> [TRY IT]: Give the total number of lines in the data below that include "cone", and nothing else.

> [INFORMATION SHOWN]:
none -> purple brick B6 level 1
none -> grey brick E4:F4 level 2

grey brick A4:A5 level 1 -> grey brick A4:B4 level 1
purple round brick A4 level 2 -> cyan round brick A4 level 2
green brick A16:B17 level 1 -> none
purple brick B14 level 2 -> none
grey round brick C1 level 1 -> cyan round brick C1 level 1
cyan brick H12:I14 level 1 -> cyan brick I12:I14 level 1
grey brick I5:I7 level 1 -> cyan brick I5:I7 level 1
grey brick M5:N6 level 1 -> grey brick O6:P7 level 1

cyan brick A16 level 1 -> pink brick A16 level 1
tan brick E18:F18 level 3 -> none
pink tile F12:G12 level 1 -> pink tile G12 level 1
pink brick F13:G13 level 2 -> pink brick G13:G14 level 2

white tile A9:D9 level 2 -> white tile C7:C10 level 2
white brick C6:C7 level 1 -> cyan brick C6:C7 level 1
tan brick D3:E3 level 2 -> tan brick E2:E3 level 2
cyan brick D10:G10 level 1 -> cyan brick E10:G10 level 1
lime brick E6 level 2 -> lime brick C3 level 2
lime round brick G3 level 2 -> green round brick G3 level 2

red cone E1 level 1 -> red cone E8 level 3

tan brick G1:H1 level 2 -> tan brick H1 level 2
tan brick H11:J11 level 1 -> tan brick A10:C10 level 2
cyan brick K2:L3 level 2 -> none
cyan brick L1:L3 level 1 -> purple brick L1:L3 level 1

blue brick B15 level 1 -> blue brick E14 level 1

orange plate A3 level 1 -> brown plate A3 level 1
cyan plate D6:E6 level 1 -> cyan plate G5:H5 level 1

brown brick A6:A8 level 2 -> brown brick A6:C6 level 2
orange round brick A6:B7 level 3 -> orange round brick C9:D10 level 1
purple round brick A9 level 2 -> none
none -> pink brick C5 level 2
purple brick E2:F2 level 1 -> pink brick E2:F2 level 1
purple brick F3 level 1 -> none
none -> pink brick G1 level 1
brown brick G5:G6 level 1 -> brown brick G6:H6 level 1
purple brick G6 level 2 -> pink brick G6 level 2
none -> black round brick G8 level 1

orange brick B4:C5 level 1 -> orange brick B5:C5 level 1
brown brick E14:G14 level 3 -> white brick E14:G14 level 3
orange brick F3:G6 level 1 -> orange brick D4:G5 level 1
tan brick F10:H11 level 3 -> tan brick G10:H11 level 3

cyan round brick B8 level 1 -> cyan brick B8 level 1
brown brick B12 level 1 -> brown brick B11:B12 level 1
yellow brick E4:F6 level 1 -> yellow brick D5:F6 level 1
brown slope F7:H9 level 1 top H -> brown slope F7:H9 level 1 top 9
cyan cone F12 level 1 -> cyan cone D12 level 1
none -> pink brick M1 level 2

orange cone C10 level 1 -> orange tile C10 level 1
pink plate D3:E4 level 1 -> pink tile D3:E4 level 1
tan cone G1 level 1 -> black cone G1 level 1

> [ANSWER SPACE]: 4